Write the entries out in full, matching them exactly.

---- Material for the task

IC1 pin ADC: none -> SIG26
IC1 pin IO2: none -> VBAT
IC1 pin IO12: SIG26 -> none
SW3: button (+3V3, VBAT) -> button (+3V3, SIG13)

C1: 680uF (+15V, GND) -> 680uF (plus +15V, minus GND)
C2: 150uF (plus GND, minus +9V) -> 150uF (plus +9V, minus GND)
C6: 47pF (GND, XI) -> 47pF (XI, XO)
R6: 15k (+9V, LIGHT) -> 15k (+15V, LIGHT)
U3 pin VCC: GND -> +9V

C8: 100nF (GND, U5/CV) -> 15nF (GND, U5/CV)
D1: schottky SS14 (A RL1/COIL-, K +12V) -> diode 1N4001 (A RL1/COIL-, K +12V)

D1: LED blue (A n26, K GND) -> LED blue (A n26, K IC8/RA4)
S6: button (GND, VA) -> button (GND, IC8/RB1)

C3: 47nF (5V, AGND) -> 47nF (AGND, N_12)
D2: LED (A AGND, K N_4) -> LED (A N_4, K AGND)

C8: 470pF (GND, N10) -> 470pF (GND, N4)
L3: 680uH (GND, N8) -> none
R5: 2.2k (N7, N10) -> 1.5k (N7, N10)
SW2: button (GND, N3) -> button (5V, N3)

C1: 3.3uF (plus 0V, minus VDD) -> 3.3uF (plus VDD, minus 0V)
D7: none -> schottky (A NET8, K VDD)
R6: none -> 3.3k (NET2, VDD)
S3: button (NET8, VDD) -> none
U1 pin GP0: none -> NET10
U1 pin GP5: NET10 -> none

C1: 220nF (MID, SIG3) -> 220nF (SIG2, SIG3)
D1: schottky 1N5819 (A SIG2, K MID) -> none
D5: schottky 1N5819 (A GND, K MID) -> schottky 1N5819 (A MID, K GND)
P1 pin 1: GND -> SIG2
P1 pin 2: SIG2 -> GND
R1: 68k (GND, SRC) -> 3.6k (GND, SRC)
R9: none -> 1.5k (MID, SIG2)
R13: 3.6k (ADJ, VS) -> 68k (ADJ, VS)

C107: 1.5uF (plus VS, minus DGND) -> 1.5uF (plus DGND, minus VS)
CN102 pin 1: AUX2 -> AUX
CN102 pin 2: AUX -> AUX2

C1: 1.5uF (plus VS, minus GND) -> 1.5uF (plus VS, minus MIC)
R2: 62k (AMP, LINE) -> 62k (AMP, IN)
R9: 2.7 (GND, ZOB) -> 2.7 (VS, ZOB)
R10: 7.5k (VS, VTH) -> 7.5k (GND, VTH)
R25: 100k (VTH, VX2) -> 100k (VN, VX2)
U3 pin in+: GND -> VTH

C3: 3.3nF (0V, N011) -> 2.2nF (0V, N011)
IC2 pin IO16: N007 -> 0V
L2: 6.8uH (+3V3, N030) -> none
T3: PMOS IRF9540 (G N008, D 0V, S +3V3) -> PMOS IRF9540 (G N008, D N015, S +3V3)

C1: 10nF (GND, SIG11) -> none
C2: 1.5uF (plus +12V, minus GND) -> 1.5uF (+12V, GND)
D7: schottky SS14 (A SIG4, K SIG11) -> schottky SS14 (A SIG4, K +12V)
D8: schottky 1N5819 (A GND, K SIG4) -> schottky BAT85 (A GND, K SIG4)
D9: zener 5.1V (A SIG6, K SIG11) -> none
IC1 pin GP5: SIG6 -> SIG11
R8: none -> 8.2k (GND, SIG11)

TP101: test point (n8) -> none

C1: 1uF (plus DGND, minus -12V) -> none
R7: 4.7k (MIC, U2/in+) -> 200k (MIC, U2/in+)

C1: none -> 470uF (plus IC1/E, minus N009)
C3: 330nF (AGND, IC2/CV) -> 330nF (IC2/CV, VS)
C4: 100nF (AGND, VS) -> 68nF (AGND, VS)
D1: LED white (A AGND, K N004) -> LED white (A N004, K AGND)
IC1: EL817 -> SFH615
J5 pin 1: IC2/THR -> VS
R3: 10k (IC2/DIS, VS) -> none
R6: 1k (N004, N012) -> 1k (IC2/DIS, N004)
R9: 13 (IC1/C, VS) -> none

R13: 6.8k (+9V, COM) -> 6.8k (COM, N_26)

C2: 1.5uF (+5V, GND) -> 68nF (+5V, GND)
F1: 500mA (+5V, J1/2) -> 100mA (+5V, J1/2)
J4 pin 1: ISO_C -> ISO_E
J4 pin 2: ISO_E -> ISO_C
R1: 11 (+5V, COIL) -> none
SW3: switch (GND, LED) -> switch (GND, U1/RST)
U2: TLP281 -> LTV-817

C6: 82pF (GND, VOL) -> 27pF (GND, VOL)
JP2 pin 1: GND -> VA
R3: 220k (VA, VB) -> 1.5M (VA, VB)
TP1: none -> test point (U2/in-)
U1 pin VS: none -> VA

--------

- _Task result_:
IC1 pin ADC: none -> SIG26
IC1 pin IO2: none -> VBAT
IC1 pin IO12: SIG26 -> none
SW3: button (+3V3, VBAT) -> button (+3V3, SIG13)

C1: 680uF (+15V, GND) -> 680uF (plus +15V, minus GND)
C2: 150uF (plus GND, minus +9V) -> 150uF (plus +9V, minus GND)
C6: 47pF (GND, XI) -> 47pF (XI, XO)
R6: 15k (+9V, LIGHT) -> 15k (+15V, LIGHT)
U3 pin VCC: GND -> +9V

C8: 100nF (GND, U5/CV) -> 15nF (GND, U5/CV)
D1: schottky SS14 (A RL1/COIL-, K +12V) -> diode 1N4001 (A RL1/COIL-, K +12V)

D1: LED blue (A n26, K GND) -> LED blue (A n26, K IC8/RA4)
S6: button (GND, VA) -> button (GND, IC8/RB1)

C3: 47nF (5V, AGND) -> 47nF (AGND, N_12)
D2: LED (A AGND, K N_4) -> LED (A N_4, K AGND)

C8: 470pF (GND, N10) -> 470pF (GND, N4)
L3: 680uH (GND, N8) -> none
R5: 2.2k (N7, N10) -> 1.5k (N7, N10)
SW2: button (GND, N3) -> button (5V, N3)

C1: 3.3uF (plus 0V, minus VDD) -> 3.3uF (plus VDD, minus 0V)
D7: none -> schottky (A NET8, K VDD)
R6: none -> 3.3k (NET2, VDD)
S3: button (NET8, VDD) -> none
U1 pin GP0: none -> NET10
U1 pin GP5: NET10 -> none

C1: 220nF (MID, SIG3) -> 220nF (SIG2, SIG3)
D1: schottky 1N5819 (A SIG2, K MID) -> none
D5: schottky 1N5819 (A GND, K MID) -> schottky 1N5819 (A MID, K GND)
P1 pin 1: GND -> SIG2
P1 pin 2: SIG2 -> GND
R1: 68k (GND, SRC) -> 3.6k (GND, SRC)
R9: none -> 1.5k (MID, SIG2)
R13: 3.6k (ADJ, VS) -> 68k (ADJ, VS)

C107: 1.5uF (plus VS, minus DGND) -> 1.5uF (plus DGND, minus VS)
CN102 pin 1: AUX2 -> AUX
CN102 pin 2: AUX -> AUX2

C1: 1.5uF (plus VS, minus GND) -> 1.5uF (plus VS, minus MIC)
R2: 62k (AMP, LINE) -> 62k (AMP, IN)
R9: 2.7 (GND, ZOB) -> 2.7 (VS, ZOB)
R10: 7.5k (VS, VTH) -> 7.5k (GND, VTH)
R25: 100k (VTH, VX2) -> 100k (VN, VX2)
U3 pin in+: GND -> VTH

C3: 3.3nF (0V, N011) -> 2.2nF (0V, N011)
IC2 pin IO16: N007 -> 0V
L2: 6.8uH (+3V3, N030) -> none
T3: PMOS IRF9540 (G N008, D 0V, S +3V3) -> PMOS IRF9540 (G N008, D N015, S +3V3)

C1: 10nF (GND, SIG11) -> none
C2: 1.5uF (plus +12V, minus GND) -> 1.5uF (+12V, GND)
D7: schottky SS14 (A SIG4, K SIG11) -> schottky SS14 (A SIG4, K +12V)
D8: schottky 1N5819 (A GND, K SIG4) -> schottky BAT85 (A GND, K SIG4)
D9: zener 5.1V (A SIG6, K SIG11) -> none
IC1 pin GP5: SIG6 -> SIG11
R8: none -> 8.2k (GND, SIG11)

TP101: test point (n8) -> none

C1: 1uF (plus DGND, minus -12V) -> none
R7: 4.7k (MIC, U2/in+) -> 200k (MIC, U2/in+)

C1: none -> 470uF (plus IC1/E, minus N009)
C3: 330nF (AGND, IC2/CV) -> 330nF (IC2/CV, VS)
C4: 100nF (AGND, VS) -> 68nF (AGND, VS)
D1: LED white (A AGND, K N004) -> LED white (A N004, K AGND)
IC1: EL817 -> SFH615
J5 pin 1: IC2/THR -> VS
R3: 10k (IC2/DIS, VS) -> none
R6: 1k (N004, N012) -> 1k (IC2/DIS, N004)
R9: 13 (IC1/C, VS) -> none

R13: 6.8k (+9V, COM) -> 6.8k (COM, N_26)

C2: 1.5uF (+5V, GND) -> 68nF (+5V, GND)
F1: 500mA (+5V, J1/2) -> 100mA (+5V, J1/2)
J4 pin 1: ISO_C -> ISO_E
J4 pin 2: ISO_E -> ISO_C
R1: 11 (+5V, COIL) -> none
SW3: switch (GND, LED) -> switch (GND, U1/RST)
U2: TLP281 -> LTV-817

C6: 82pF (GND, VOL) -> 27pF (GND, VOL)
JP2 pin 1: GND -> VA
R3: 220k (VA, VB) -> 1.5M (VA, VB)
TP1: none -> test point (U2/in-)
U1 pin VS: none -> VA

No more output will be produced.